Extracted data entries
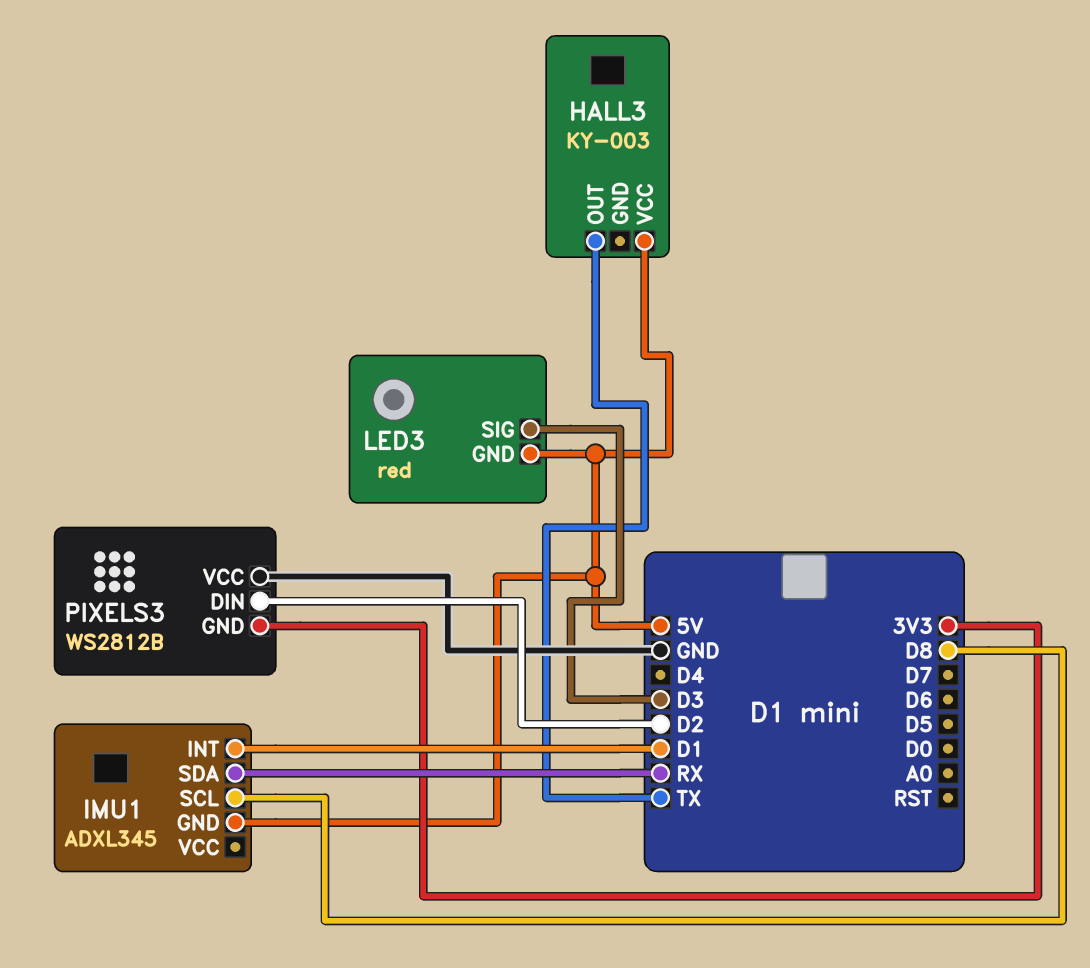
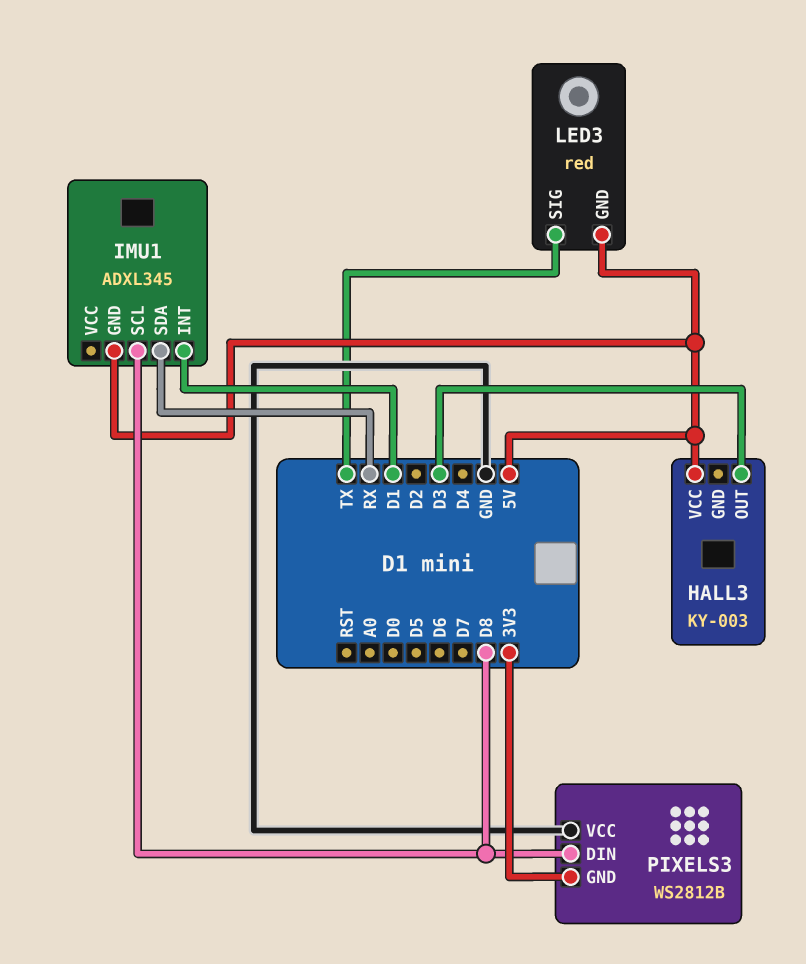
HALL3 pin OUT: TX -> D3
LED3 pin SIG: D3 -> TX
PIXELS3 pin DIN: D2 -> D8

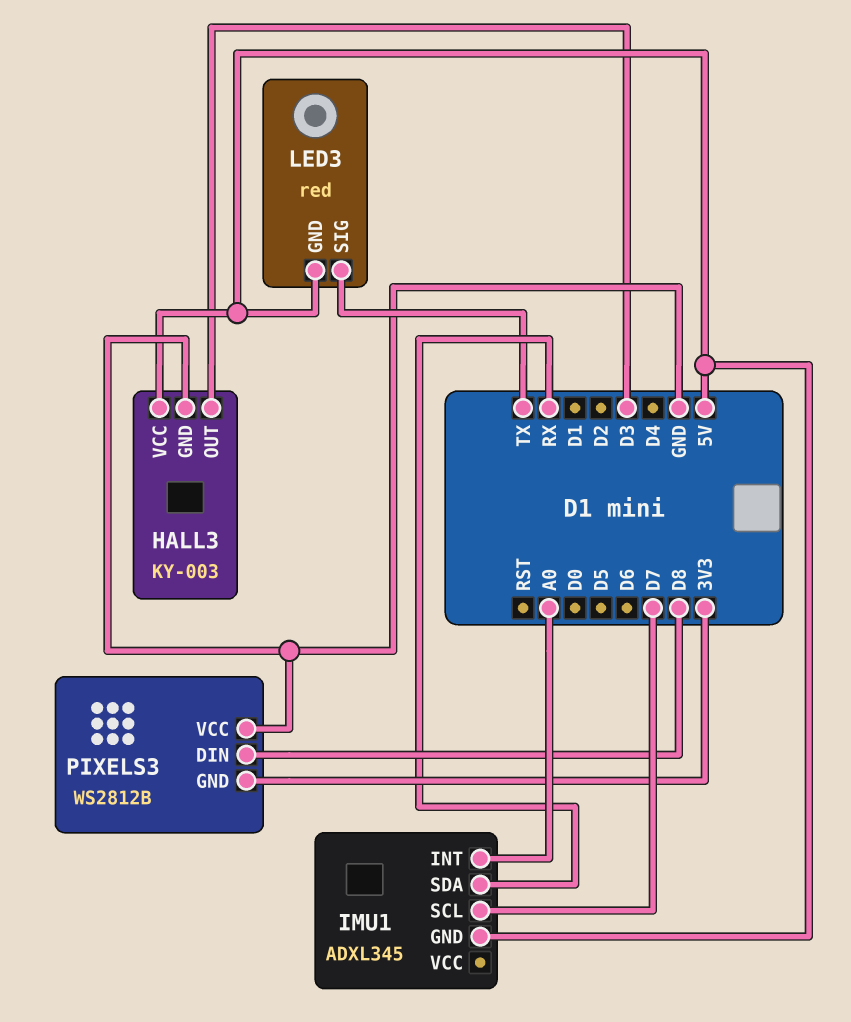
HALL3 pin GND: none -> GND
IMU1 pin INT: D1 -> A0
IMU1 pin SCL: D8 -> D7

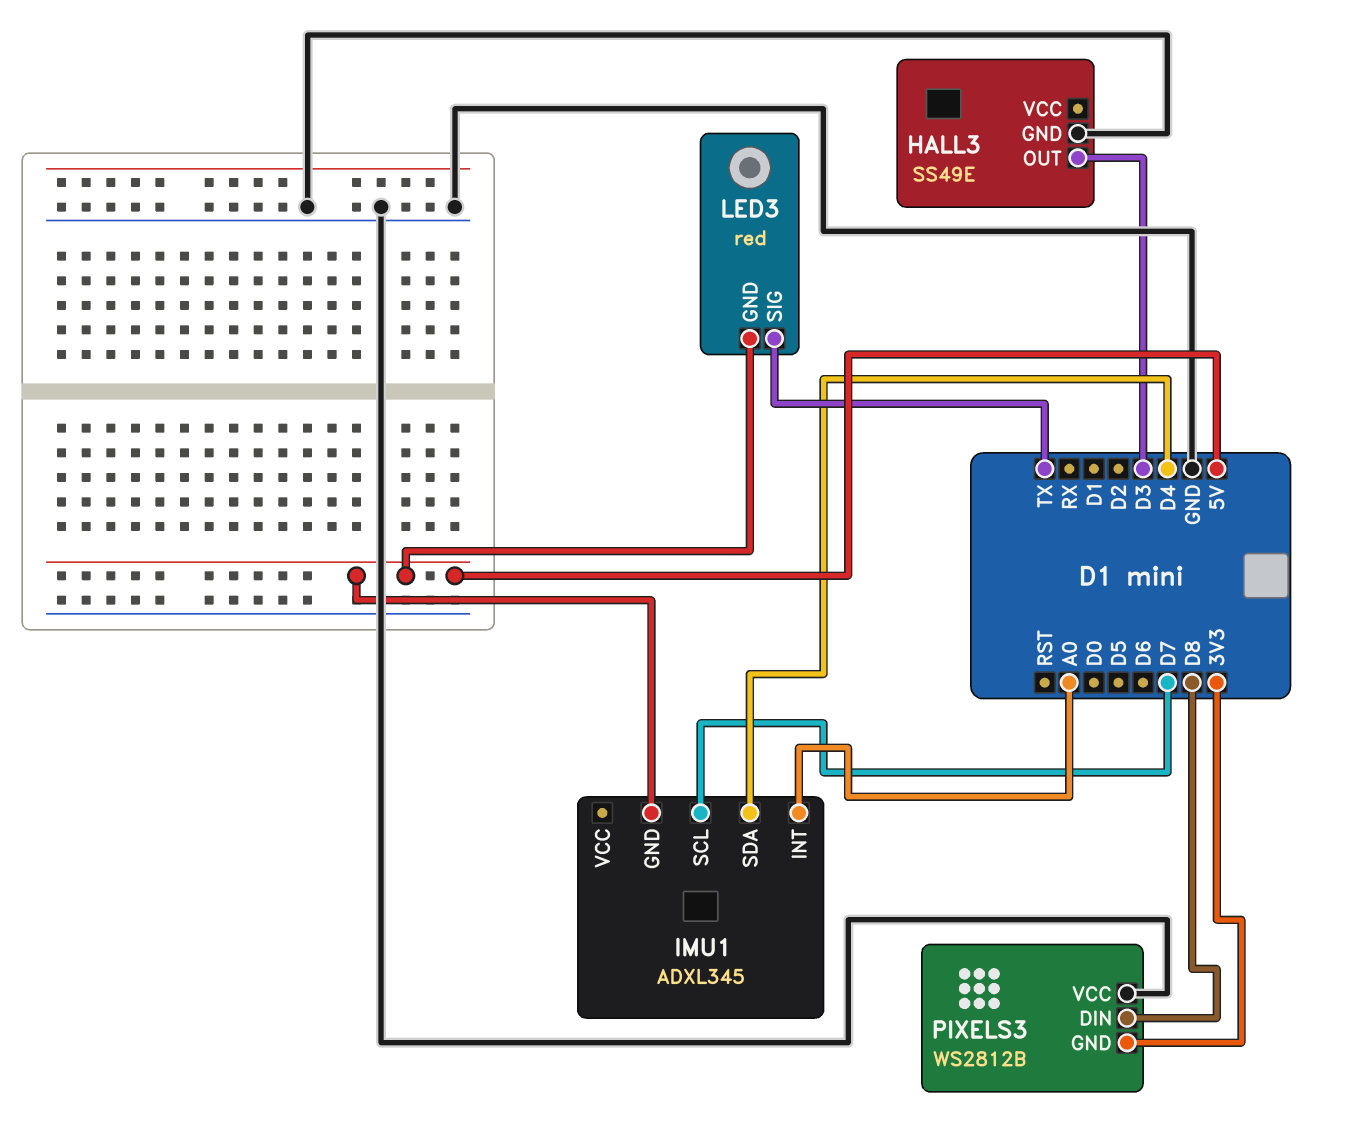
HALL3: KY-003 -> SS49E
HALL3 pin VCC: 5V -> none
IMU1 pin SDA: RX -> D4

**EXERCISE AIM:** Each line of the entries above that contains "none" must be copied into the answer.

**RESULT FOR THIS TASK:**
HALL3 pin GND: none -> GND
HALL3 pin VCC: 5V -> none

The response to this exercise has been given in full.